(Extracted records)
● ● ● ● ● ● ●

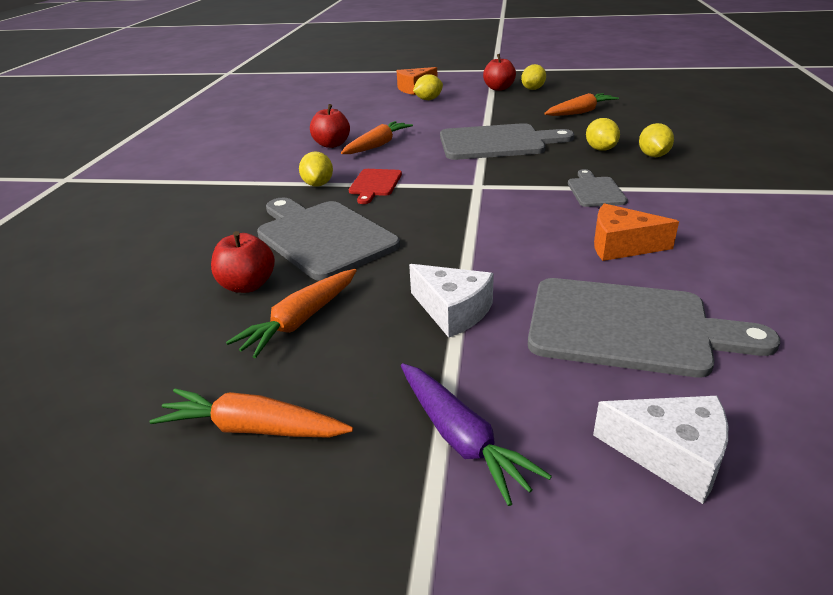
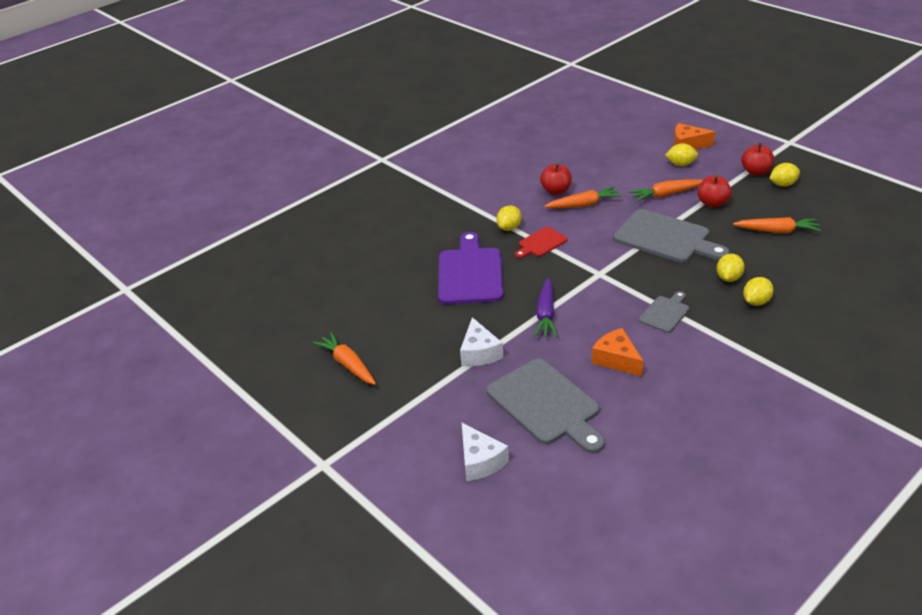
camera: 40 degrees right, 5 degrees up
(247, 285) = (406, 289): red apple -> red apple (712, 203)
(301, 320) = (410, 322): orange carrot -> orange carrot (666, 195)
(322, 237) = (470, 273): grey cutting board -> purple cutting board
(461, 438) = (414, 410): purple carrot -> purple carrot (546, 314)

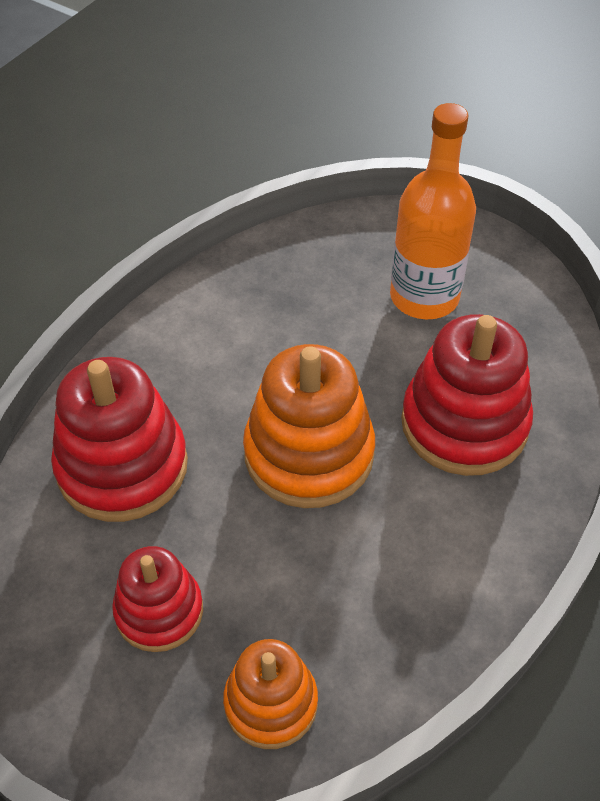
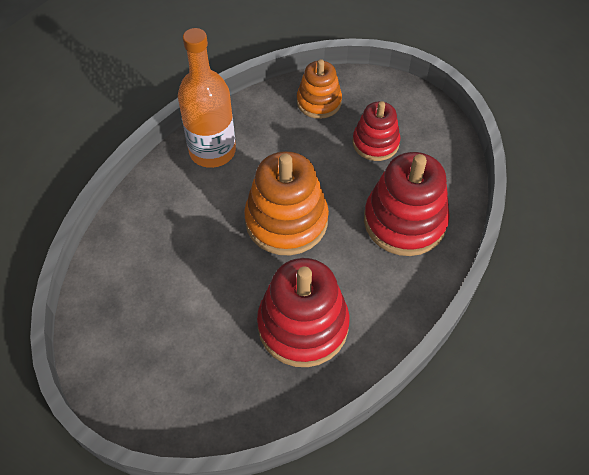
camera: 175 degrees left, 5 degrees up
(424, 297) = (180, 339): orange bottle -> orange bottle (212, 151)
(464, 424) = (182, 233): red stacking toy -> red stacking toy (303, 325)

● ● ● ● ● ● ●

• ACTIVITY: All lines in the records with the string "camera" should be copied out.

• OUTPUT BELOW:
camera: 40 degrees right, 5 degrees up
camera: 175 degrees left, 5 degrees up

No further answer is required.